## Recorded information
>>>>
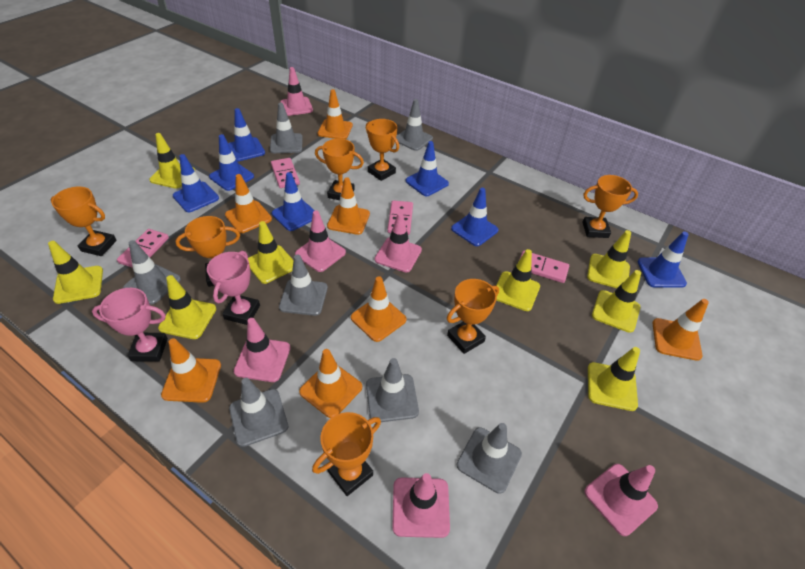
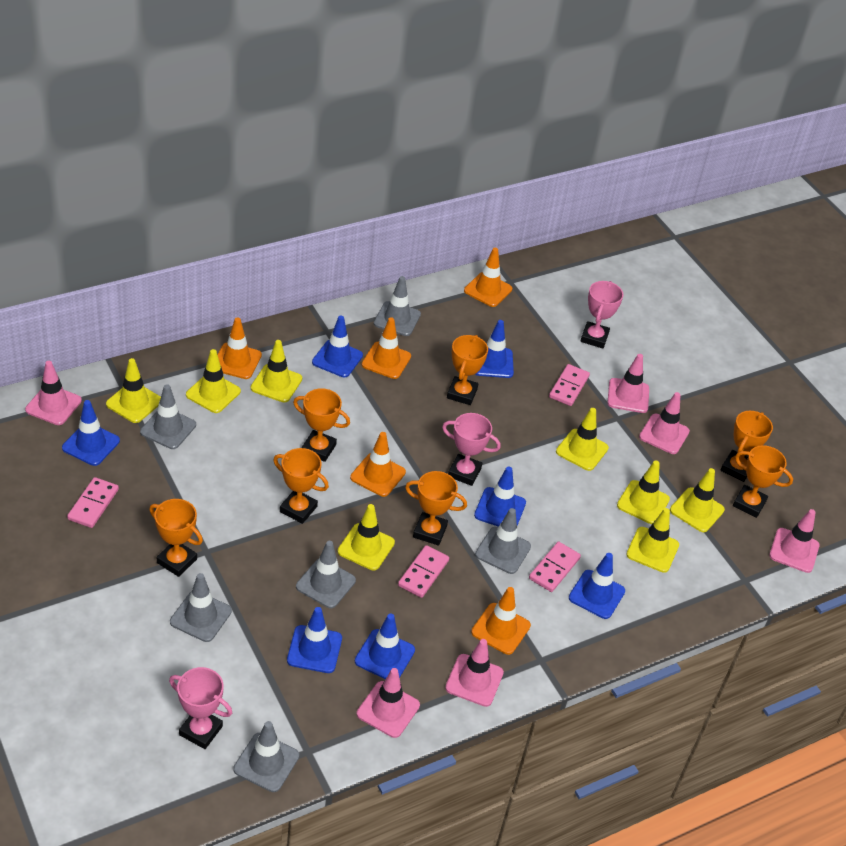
grey traffic cone: 7 -> 6
orange traffic cone: 7 -> 5
pink trophy: 2 -> 3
<<<<
## What needs to be done
Go through the listing above and write it all out exactly, leaving out any picture.

## Answer to the problem
grey traffic cone: 7 -> 6
orange traffic cone: 7 -> 5
pink trophy: 2 -> 3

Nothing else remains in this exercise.